Exercise description:
Return the lines below exactly, please, from the one containing "(519, 414) = (365, 319): none -> pink candle" through the last one, both included, and leave out any pictures.
---------- Extracted records ----------
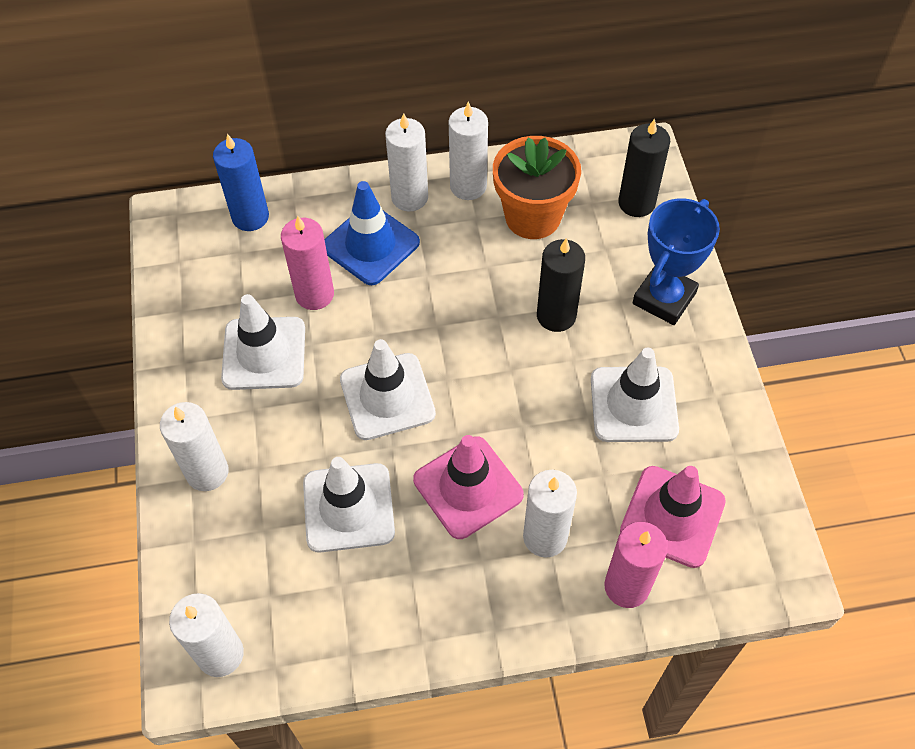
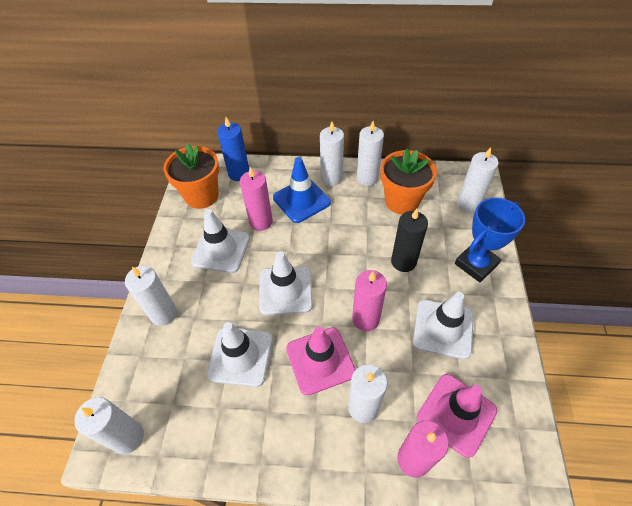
camera: 15 degrees right, 5 degrees down
(199, 268) = (201, 196): none -> orange flower pot
(519, 414) = (365, 319): none -> pink candle
(636, 203) = (468, 204): black candle -> white candle

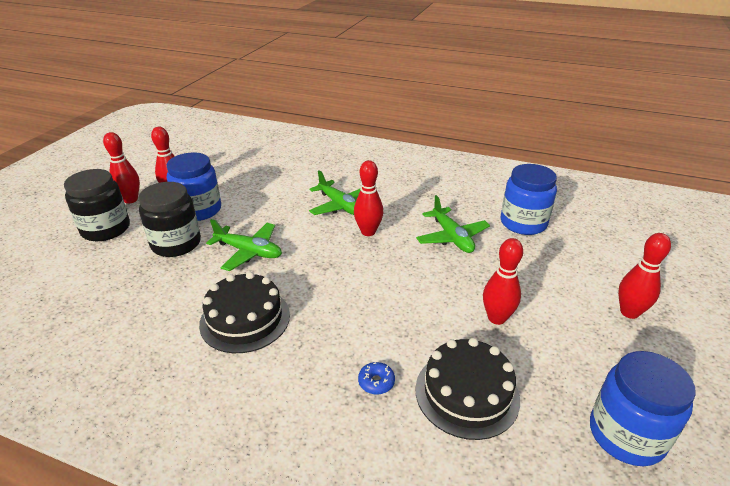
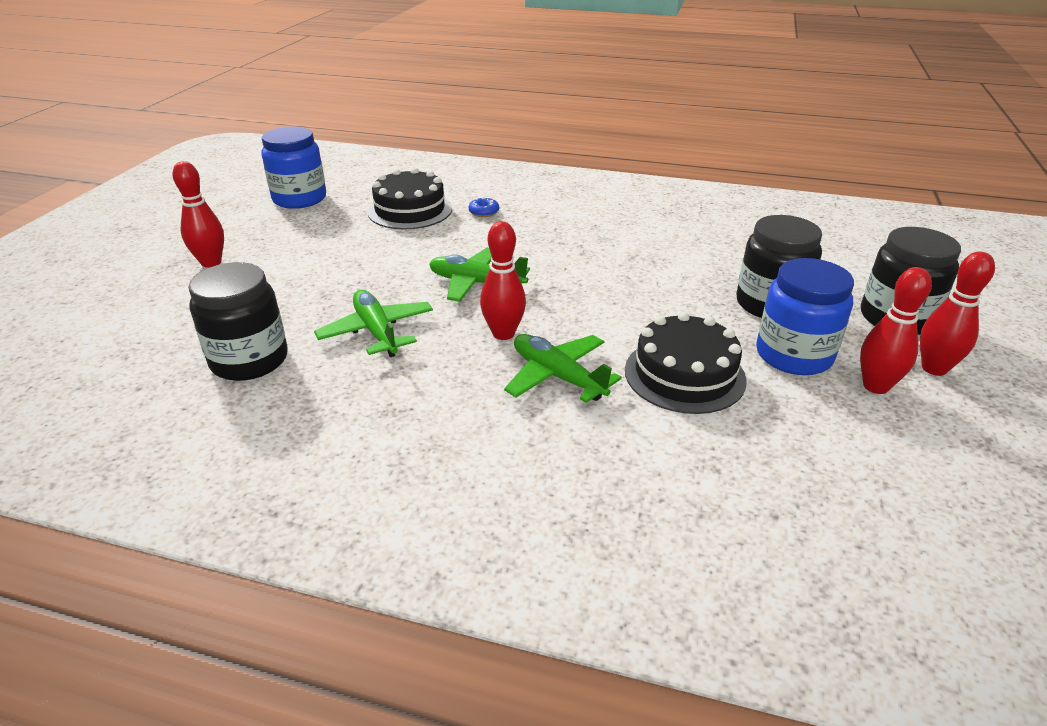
camera: 175 degrees right, 0 degrees up
(245, 319) = (619, 241): black cake -> black cake (684, 374)
(249, 252) = (662, 299): green plane -> green plane (476, 283)
(496, 318) = (359, 252): red bowling pin -> none
(523, 223) = (249, 360): blue jar -> black jar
----------
Answer for the task:
(519, 414) = (365, 319): none -> pink candle
(636, 203) = (468, 204): black candle -> white candle

camera: 175 degrees right, 0 degrees up
(245, 319) = (619, 241): black cake -> black cake (684, 374)
(249, 252) = (662, 299): green plane -> green plane (476, 283)
(496, 318) = (359, 252): red bowling pin -> none
(523, 223) = (249, 360): blue jar -> black jar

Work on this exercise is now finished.